**Aim of the task:**
Set down each line of the data below exactly as it stands, dropping the pictures.

**Input data:**
====================

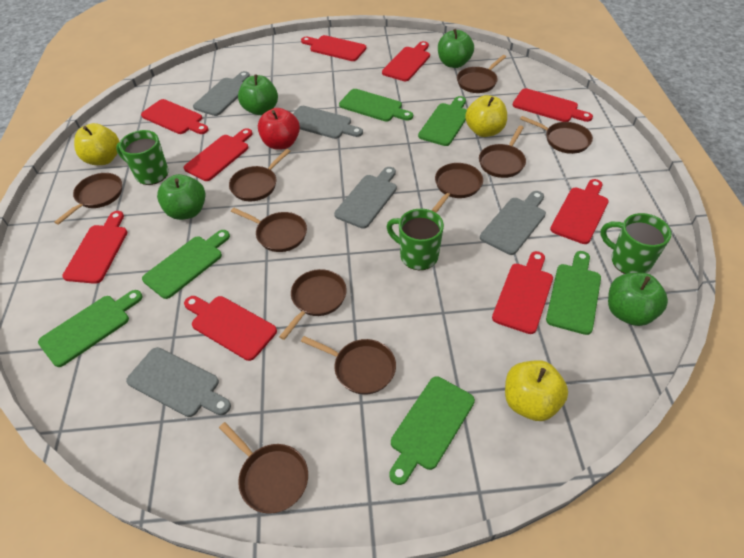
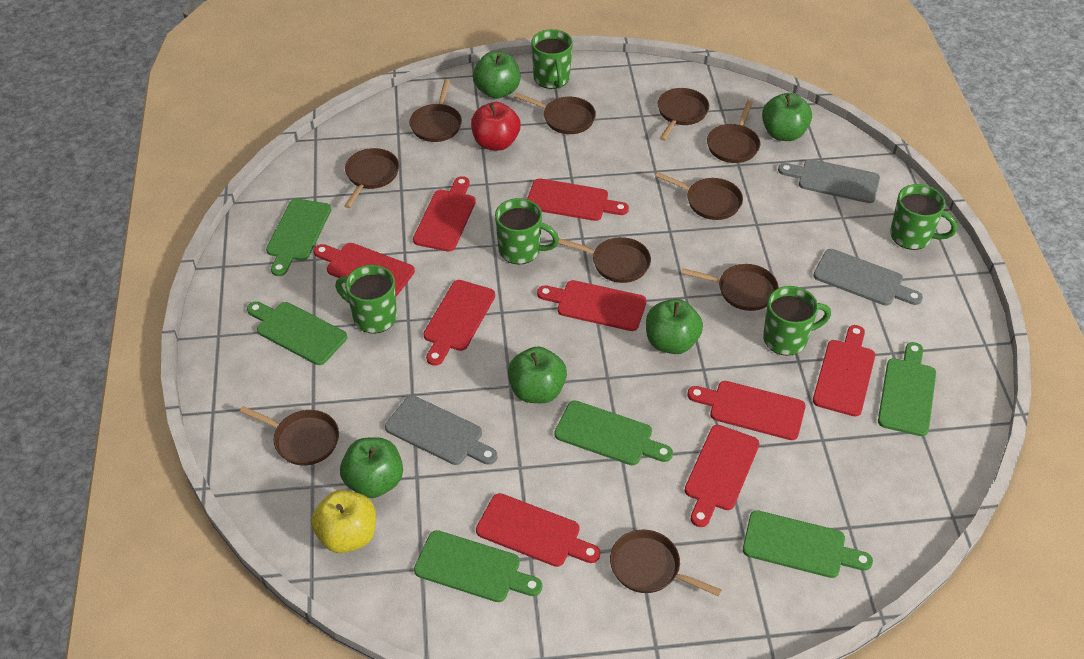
green apple: 4 -> 5
green mug: 3 -> 5
grey cutting board: 5 -> 3
yellow apple: 3 -> 1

====================

**Exercise solution:**
green apple: 4 -> 5
green mug: 3 -> 5
grey cutting board: 5 -> 3
yellow apple: 3 -> 1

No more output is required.